Copy every row below word for word, omitting the pictures.

Stored data →
--- start ---

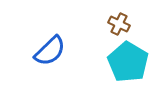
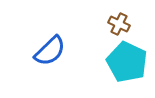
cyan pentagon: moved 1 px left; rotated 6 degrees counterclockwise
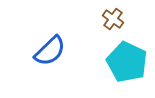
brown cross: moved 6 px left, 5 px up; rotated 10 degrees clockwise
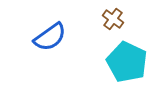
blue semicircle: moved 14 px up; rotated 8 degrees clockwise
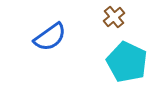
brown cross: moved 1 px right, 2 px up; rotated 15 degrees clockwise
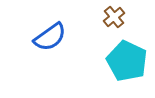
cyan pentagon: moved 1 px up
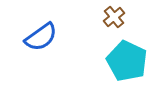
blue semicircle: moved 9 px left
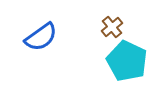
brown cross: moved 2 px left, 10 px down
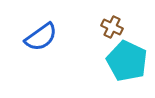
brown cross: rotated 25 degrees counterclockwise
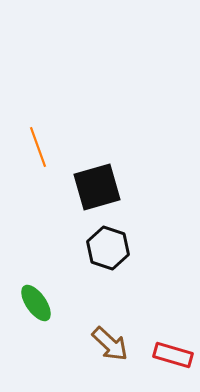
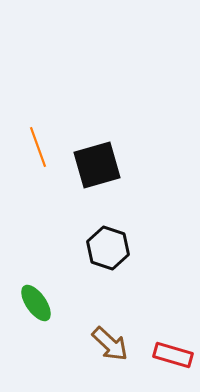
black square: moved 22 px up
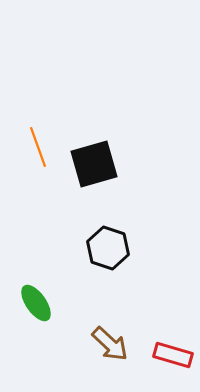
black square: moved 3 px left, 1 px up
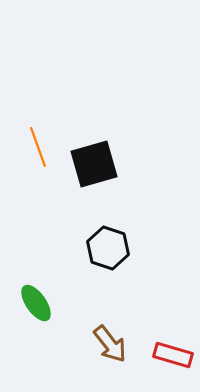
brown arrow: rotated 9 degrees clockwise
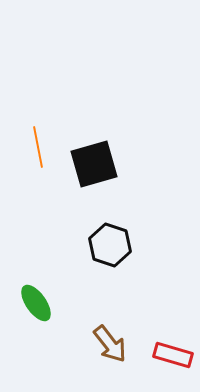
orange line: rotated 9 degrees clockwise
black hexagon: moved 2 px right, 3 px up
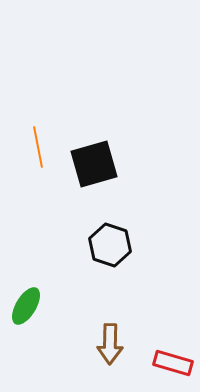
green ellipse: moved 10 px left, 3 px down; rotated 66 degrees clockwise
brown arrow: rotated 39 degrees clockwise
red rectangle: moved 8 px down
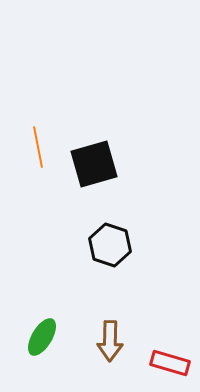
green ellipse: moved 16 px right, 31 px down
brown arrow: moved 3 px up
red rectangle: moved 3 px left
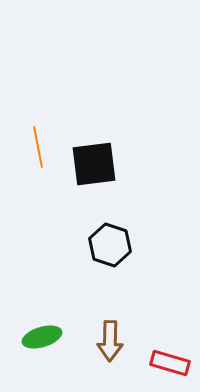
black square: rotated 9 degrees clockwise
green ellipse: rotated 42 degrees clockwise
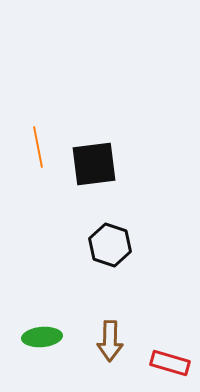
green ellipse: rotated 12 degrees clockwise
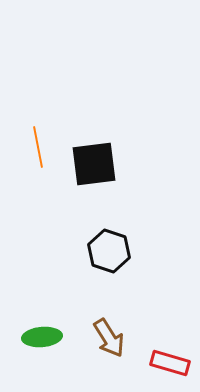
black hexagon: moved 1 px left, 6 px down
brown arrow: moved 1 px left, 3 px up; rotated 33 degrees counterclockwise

--- end ---

Answer to the problem →
cyan pentagon: moved 1 px left; rotated 6 degrees counterclockwise
brown cross: moved 6 px left, 5 px up; rotated 10 degrees clockwise
blue semicircle: moved 14 px up; rotated 8 degrees clockwise
brown cross: moved 1 px right, 2 px up; rotated 15 degrees clockwise
cyan pentagon: moved 1 px up
blue semicircle: moved 9 px left
brown cross: moved 2 px left, 10 px down
brown cross: rotated 25 degrees counterclockwise
black square: moved 22 px up
black square: moved 3 px left, 1 px up
brown arrow: rotated 9 degrees clockwise
orange line: rotated 9 degrees clockwise
black hexagon: moved 2 px right, 3 px up
green ellipse: moved 10 px left, 3 px down; rotated 66 degrees clockwise
brown arrow: rotated 39 degrees clockwise
red rectangle: moved 8 px down
green ellipse: moved 16 px right, 31 px down
brown arrow: moved 3 px up
red rectangle: moved 3 px left
black square: rotated 9 degrees clockwise
green ellipse: rotated 42 degrees clockwise
green ellipse: rotated 12 degrees clockwise
black hexagon: moved 1 px left, 6 px down
brown arrow: moved 1 px left, 3 px up; rotated 33 degrees counterclockwise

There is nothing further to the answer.